What needs to be done = Make an exact copy of all the entries, but do not reproduce the pictures.
BEGIN Input material
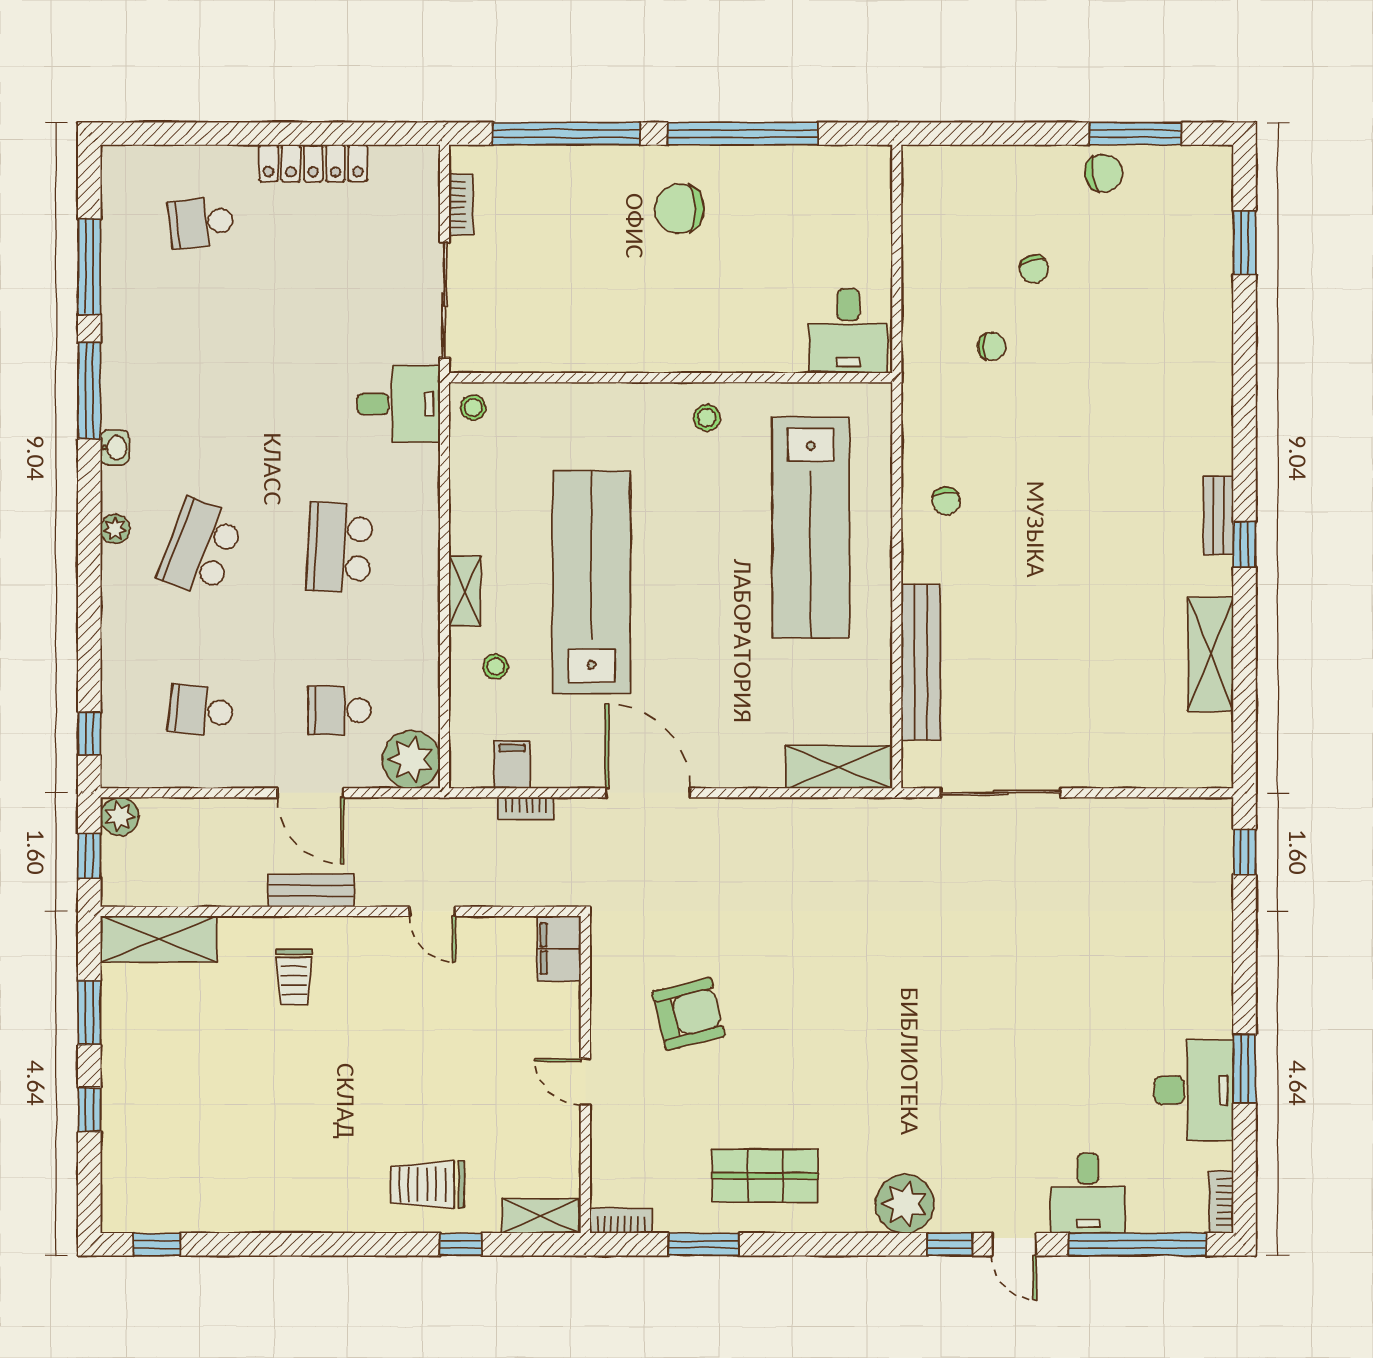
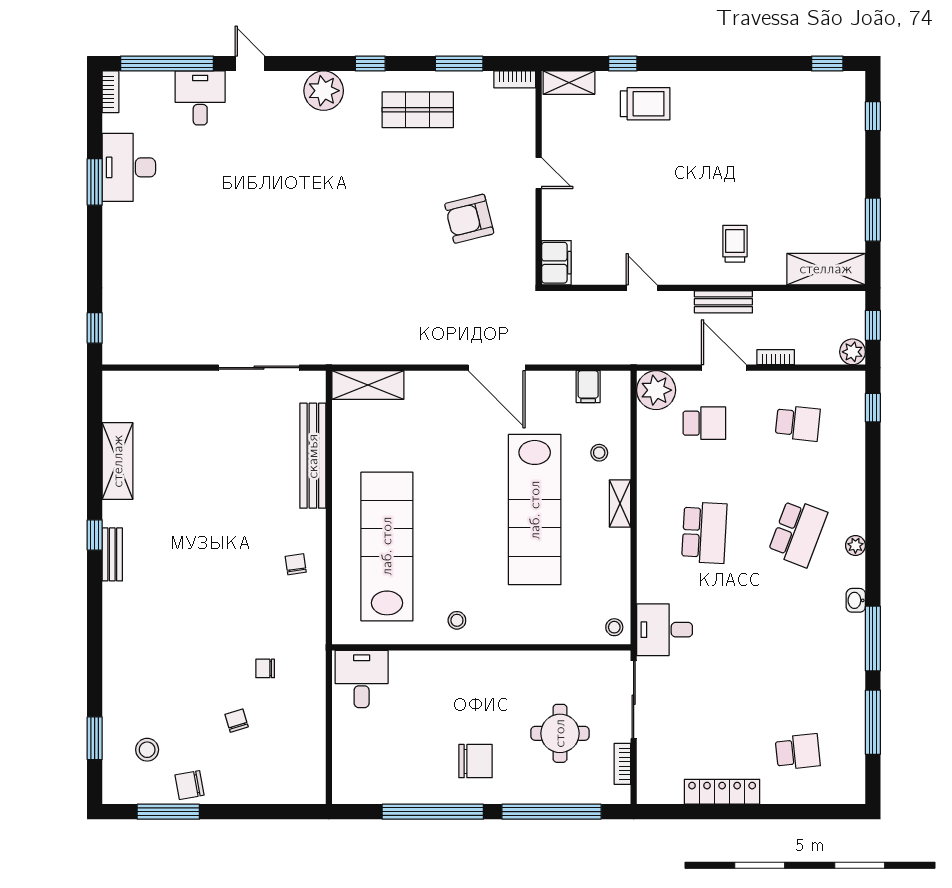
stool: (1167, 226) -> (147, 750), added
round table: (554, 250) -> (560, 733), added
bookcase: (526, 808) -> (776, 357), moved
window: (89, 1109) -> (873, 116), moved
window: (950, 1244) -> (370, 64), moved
END Input material
Exercise answer =
stool: (1167, 226) -> (147, 750), added
round table: (554, 250) -> (560, 733), added
bookcase: (526, 808) -> (776, 357), moved
window: (89, 1109) -> (873, 116), moved
window: (950, 1244) -> (370, 64), moved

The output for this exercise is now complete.